■ **Problem statement**: Write out, without any change, the lines in the material below that run from the line with "(190, 198) = (148, 375): yellow" through the line with "(348, 363) = (476, 343): green", both included.

■ **Information supplied**:
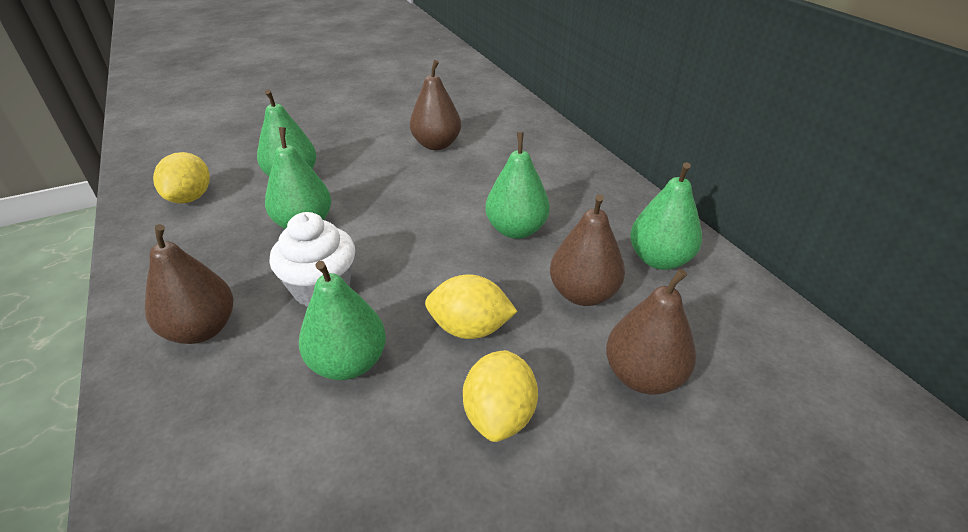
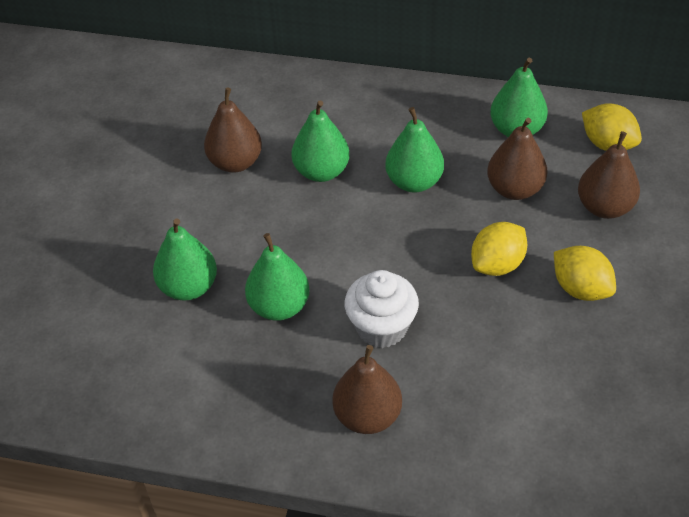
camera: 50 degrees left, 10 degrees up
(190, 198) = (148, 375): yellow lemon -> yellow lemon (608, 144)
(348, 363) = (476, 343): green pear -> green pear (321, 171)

...

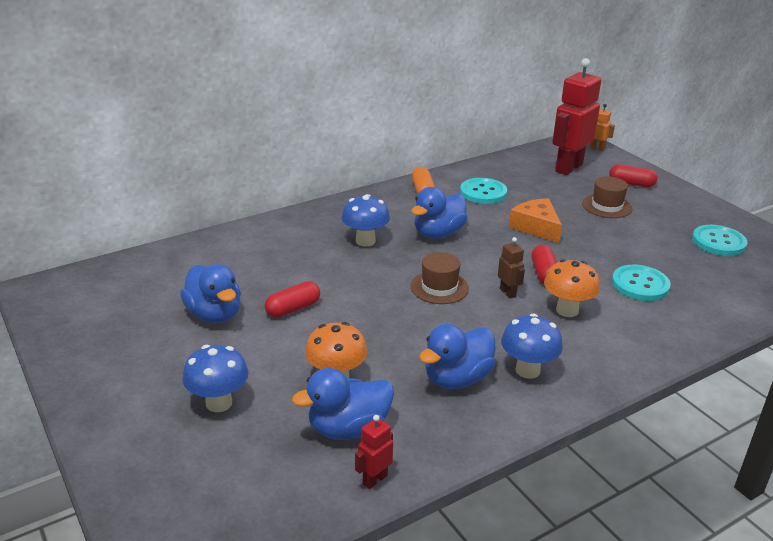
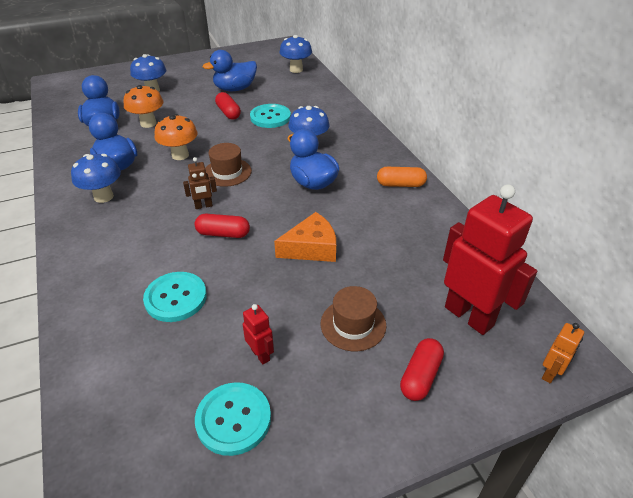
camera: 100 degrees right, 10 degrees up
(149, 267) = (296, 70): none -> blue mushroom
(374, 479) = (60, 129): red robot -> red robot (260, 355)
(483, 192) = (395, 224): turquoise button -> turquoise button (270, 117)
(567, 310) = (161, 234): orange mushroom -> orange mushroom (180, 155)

* * *

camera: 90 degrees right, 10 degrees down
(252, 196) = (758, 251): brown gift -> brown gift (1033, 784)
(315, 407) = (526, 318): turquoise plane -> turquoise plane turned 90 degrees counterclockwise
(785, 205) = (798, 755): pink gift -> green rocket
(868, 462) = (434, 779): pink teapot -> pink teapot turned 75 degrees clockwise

■ **Written solution**:
(190, 198) = (148, 375): yellow lemon -> yellow lemon (608, 144)
(348, 363) = (476, 343): green pear -> green pear (321, 171)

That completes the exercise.